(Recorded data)
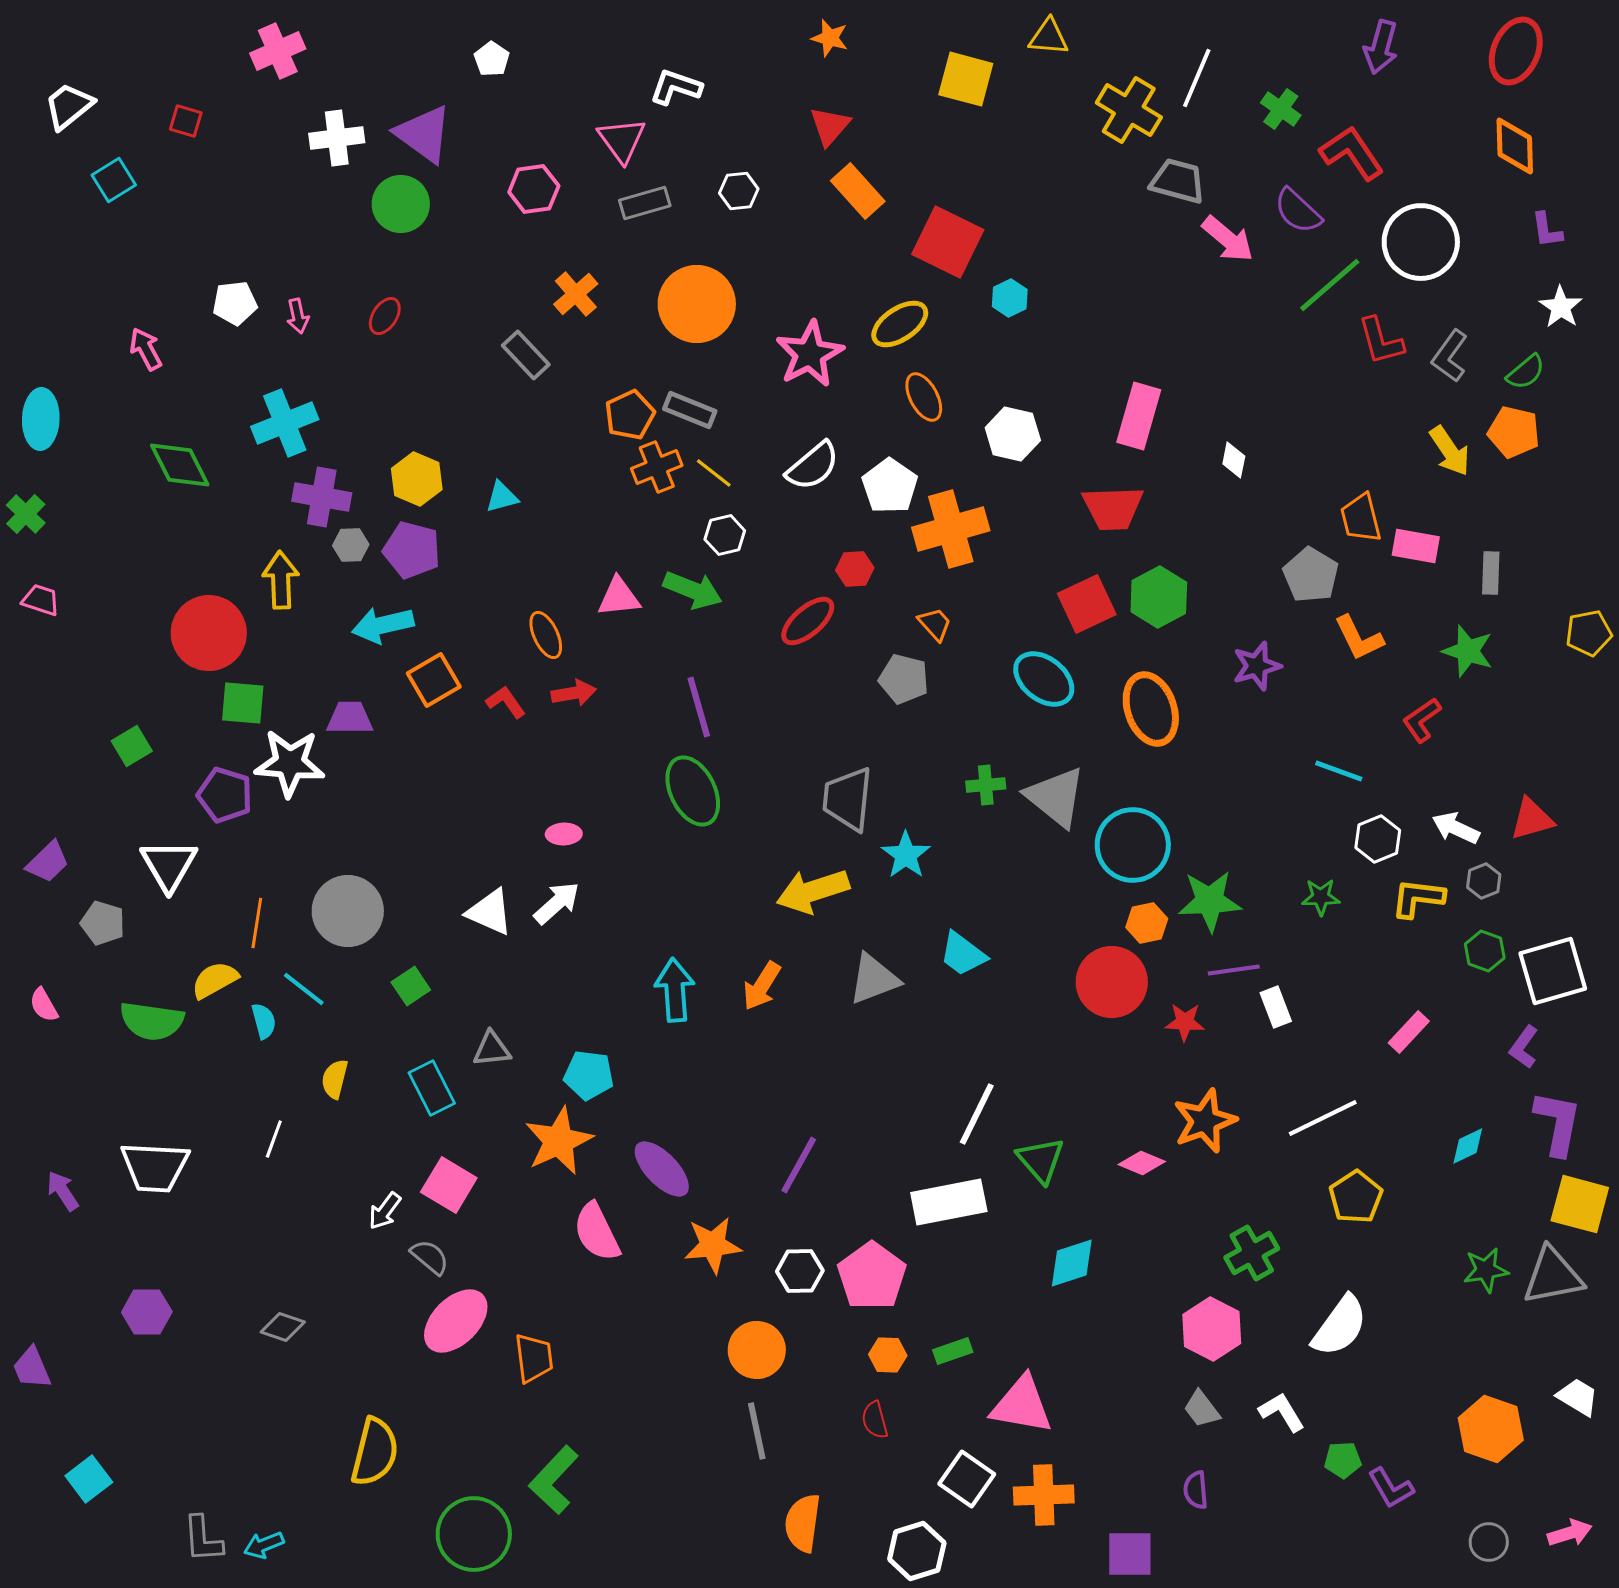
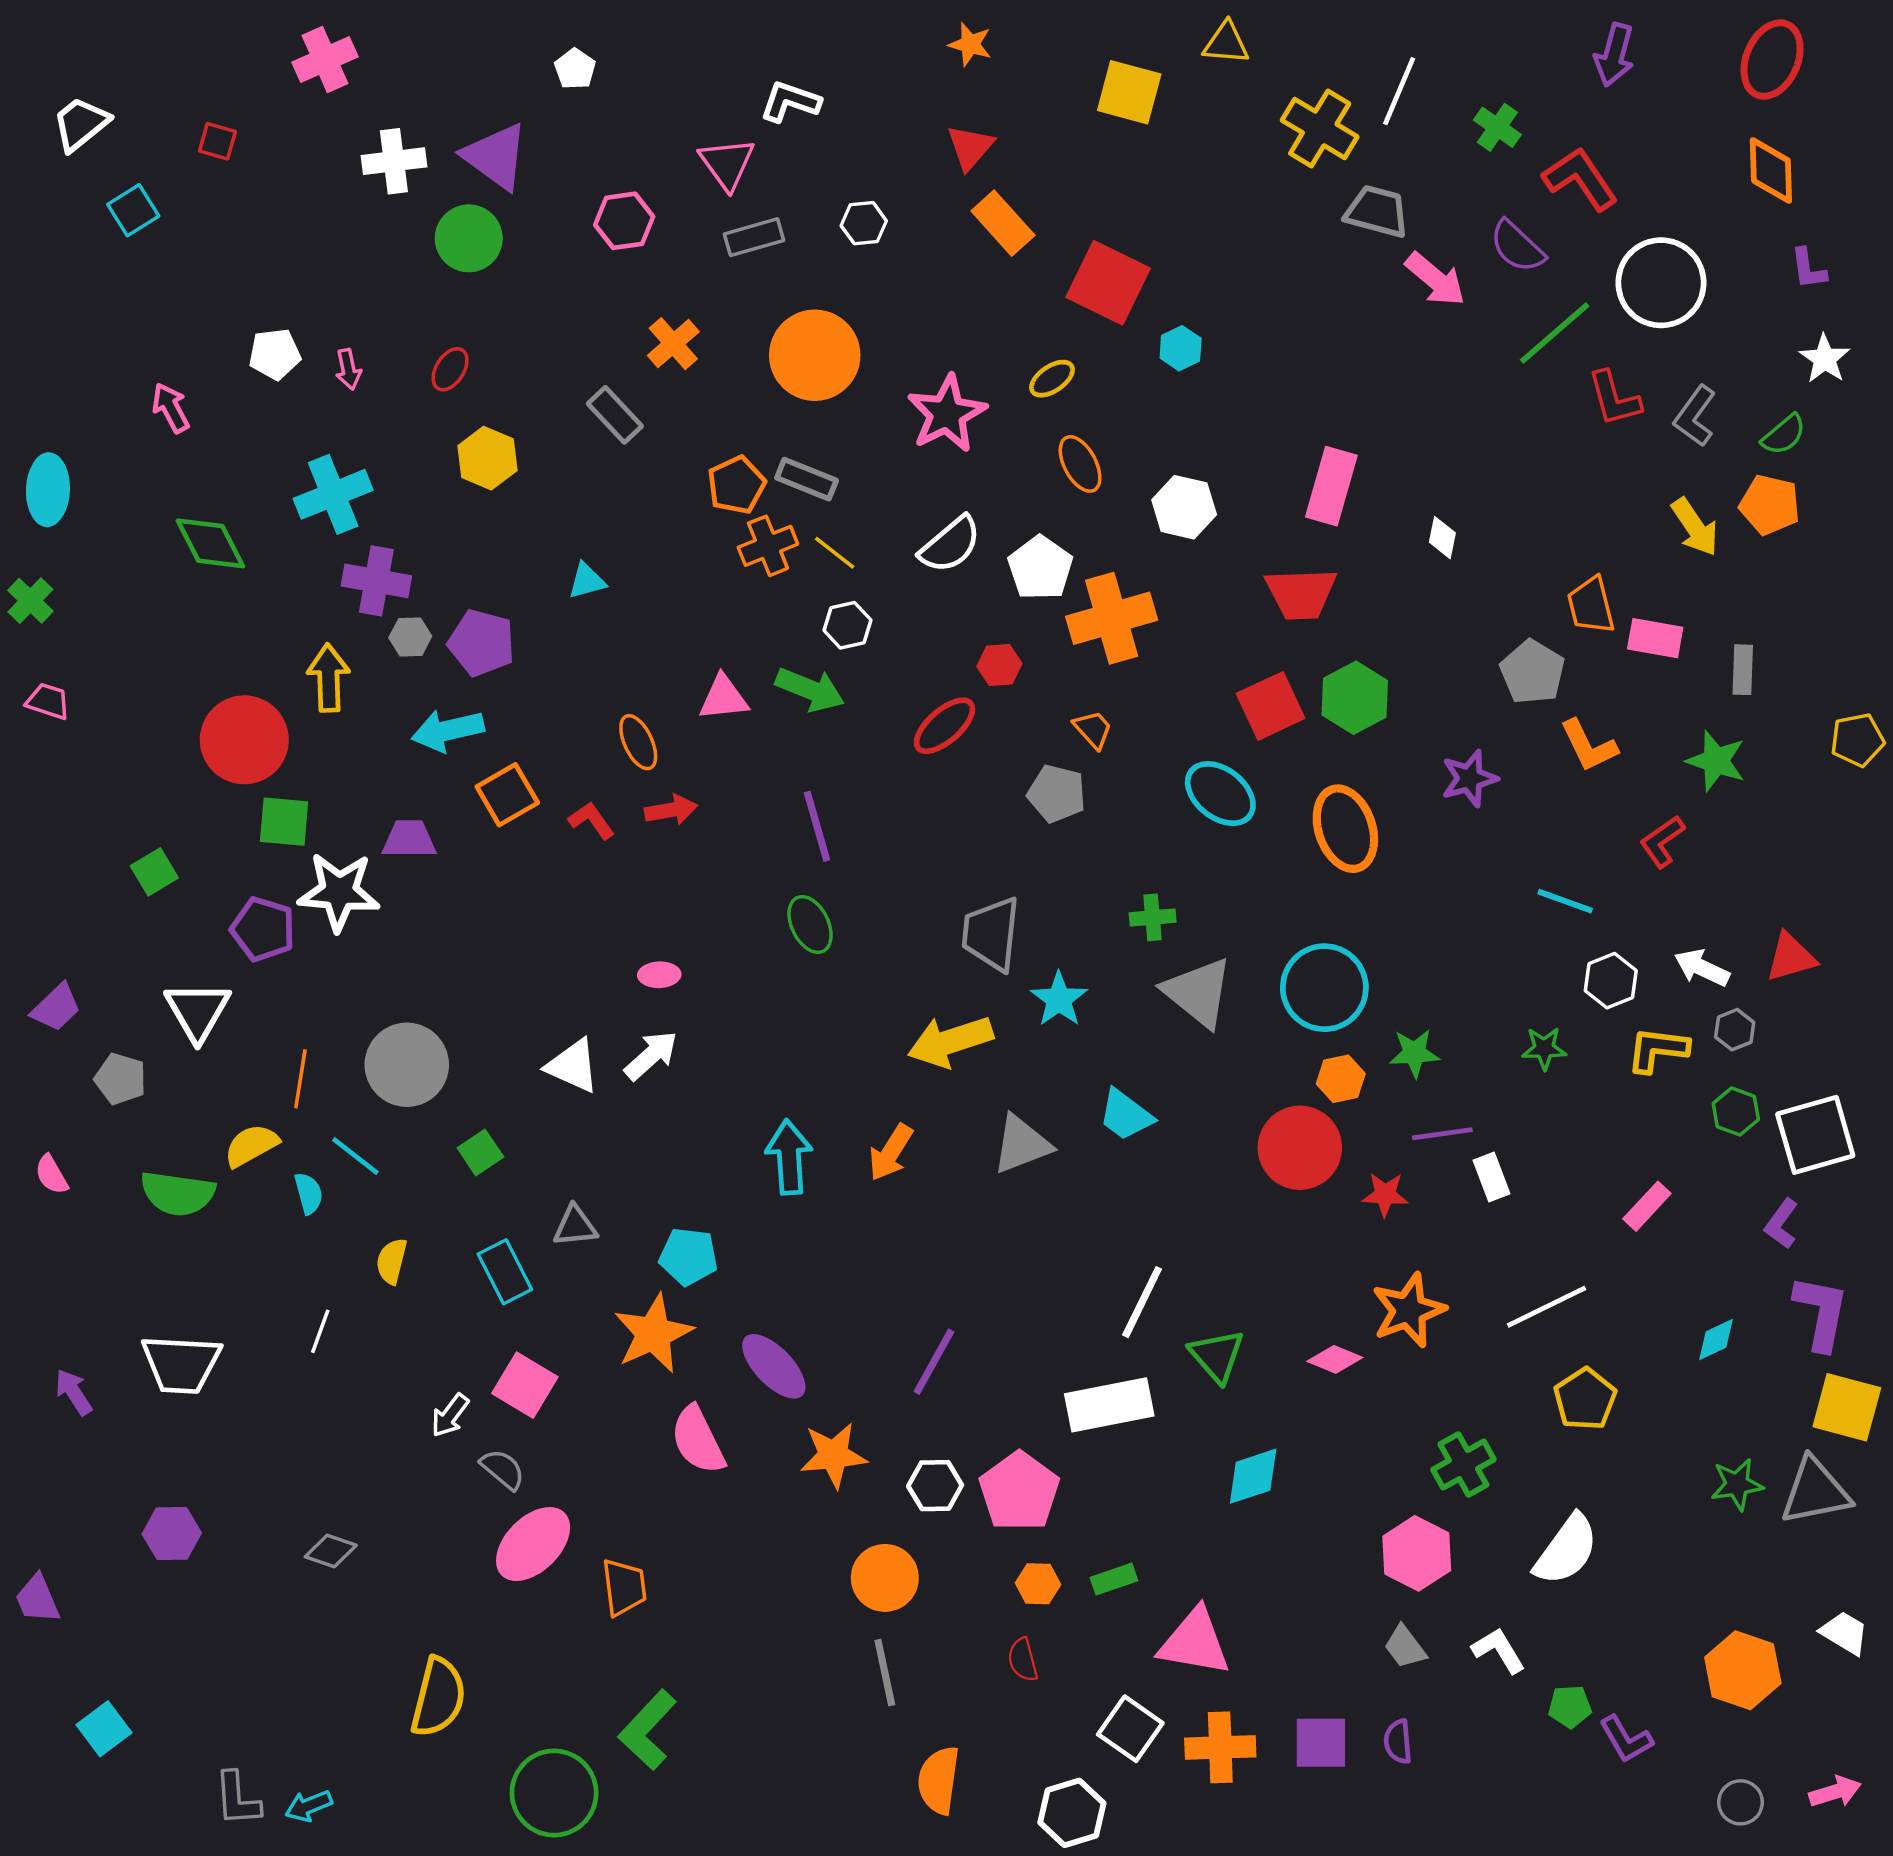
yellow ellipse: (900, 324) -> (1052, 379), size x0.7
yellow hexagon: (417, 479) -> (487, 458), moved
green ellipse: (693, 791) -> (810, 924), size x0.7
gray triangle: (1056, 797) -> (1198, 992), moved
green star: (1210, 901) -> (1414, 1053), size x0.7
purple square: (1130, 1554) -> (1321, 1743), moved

▶ _WHAT YOU WILL DO_: Search the entries for the line holding "green ellipse: (693, 791)". Return that line and the ones after it through the last, exactly.

▶ _OUTPUT OF THE TASK_:
green ellipse: (693, 791) -> (810, 924), size x0.7
gray triangle: (1056, 797) -> (1198, 992), moved
green star: (1210, 901) -> (1414, 1053), size x0.7
purple square: (1130, 1554) -> (1321, 1743), moved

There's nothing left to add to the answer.